With every line kept intact, print the entries that appear below.
• • •
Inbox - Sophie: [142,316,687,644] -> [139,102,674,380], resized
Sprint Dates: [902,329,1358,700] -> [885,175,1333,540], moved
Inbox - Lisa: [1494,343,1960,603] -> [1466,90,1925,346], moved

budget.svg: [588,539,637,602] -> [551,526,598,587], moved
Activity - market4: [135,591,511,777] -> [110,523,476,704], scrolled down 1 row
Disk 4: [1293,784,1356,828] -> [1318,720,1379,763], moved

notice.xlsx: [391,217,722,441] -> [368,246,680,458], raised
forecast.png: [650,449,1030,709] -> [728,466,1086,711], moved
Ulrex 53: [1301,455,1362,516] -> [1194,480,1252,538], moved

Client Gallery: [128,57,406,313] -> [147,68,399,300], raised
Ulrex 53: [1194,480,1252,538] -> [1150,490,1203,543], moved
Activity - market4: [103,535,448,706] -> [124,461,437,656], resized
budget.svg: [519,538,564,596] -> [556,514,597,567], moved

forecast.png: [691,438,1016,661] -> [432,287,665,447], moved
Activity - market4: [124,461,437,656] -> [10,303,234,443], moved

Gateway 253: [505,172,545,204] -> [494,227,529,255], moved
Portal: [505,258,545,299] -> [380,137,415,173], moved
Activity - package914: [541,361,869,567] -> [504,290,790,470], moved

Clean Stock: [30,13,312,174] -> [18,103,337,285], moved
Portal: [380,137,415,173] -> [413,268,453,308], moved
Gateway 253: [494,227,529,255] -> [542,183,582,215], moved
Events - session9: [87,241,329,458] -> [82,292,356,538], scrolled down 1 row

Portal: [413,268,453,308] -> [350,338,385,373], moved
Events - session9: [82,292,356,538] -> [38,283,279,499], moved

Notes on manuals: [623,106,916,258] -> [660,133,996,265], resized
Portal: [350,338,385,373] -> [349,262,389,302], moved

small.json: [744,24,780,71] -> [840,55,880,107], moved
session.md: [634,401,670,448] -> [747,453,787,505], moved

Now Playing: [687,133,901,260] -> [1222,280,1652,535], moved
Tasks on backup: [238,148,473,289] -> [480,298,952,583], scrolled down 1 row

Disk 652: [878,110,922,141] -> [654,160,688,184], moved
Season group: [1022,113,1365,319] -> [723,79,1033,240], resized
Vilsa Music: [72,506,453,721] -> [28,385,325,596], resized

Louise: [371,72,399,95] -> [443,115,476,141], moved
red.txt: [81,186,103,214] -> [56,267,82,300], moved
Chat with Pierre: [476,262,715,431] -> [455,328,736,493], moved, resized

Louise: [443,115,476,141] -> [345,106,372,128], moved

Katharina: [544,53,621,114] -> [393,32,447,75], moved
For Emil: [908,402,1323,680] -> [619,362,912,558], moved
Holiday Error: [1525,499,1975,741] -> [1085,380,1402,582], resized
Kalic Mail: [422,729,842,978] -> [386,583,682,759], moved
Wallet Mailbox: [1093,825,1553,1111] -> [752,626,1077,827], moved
• • •
**EXPECTED ANSWER**
Inbox - Sophie: [142,316,687,644] -> [139,102,674,380], resized
Sprint Dates: [902,329,1358,700] -> [885,175,1333,540], moved
Inbox - Lisa: [1494,343,1960,603] -> [1466,90,1925,346], moved

budget.svg: [588,539,637,602] -> [551,526,598,587], moved
Activity - market4: [135,591,511,777] -> [110,523,476,704], scrolled down 1 row
Disk 4: [1293,784,1356,828] -> [1318,720,1379,763], moved

notice.xlsx: [391,217,722,441] -> [368,246,680,458], raised
forecast.png: [650,449,1030,709] -> [728,466,1086,711], moved
Ulrex 53: [1301,455,1362,516] -> [1194,480,1252,538], moved

Client Gallery: [128,57,406,313] -> [147,68,399,300], raised
Ulrex 53: [1194,480,1252,538] -> [1150,490,1203,543], moved
Activity - market4: [103,535,448,706] -> [124,461,437,656], resized
budget.svg: [519,538,564,596] -> [556,514,597,567], moved

forecast.png: [691,438,1016,661] -> [432,287,665,447], moved
Activity - market4: [124,461,437,656] -> [10,303,234,443], moved

Gateway 253: [505,172,545,204] -> [494,227,529,255], moved
Portal: [505,258,545,299] -> [380,137,415,173], moved
Activity - package914: [541,361,869,567] -> [504,290,790,470], moved

Clean Stock: [30,13,312,174] -> [18,103,337,285], moved
Portal: [380,137,415,173] -> [413,268,453,308], moved
Gateway 253: [494,227,529,255] -> [542,183,582,215], moved
Events - session9: [87,241,329,458] -> [82,292,356,538], scrolled down 1 row

Portal: [413,268,453,308] -> [350,338,385,373], moved
Events - session9: [82,292,356,538] -> [38,283,279,499], moved

Notes on manuals: [623,106,916,258] -> [660,133,996,265], resized
Portal: [350,338,385,373] -> [349,262,389,302], moved

small.json: [744,24,780,71] -> [840,55,880,107], moved
session.md: [634,401,670,448] -> [747,453,787,505], moved

Now Playing: [687,133,901,260] -> [1222,280,1652,535], moved
Tasks on backup: [238,148,473,289] -> [480,298,952,583], scrolled down 1 row

Disk 652: [878,110,922,141] -> [654,160,688,184], moved
Season group: [1022,113,1365,319] -> [723,79,1033,240], resized
Vilsa Music: [72,506,453,721] -> [28,385,325,596], resized

Louise: [371,72,399,95] -> [443,115,476,141], moved
red.txt: [81,186,103,214] -> [56,267,82,300], moved
Chat with Pierre: [476,262,715,431] -> [455,328,736,493], moved, resized

Louise: [443,115,476,141] -> [345,106,372,128], moved

Katharina: [544,53,621,114] -> [393,32,447,75], moved
For Emil: [908,402,1323,680] -> [619,362,912,558], moved
Holiday Error: [1525,499,1975,741] -> [1085,380,1402,582], resized
Kalic Mail: [422,729,842,978] -> [386,583,682,759], moved
Wallet Mailbox: [1093,825,1553,1111] -> [752,626,1077,827], moved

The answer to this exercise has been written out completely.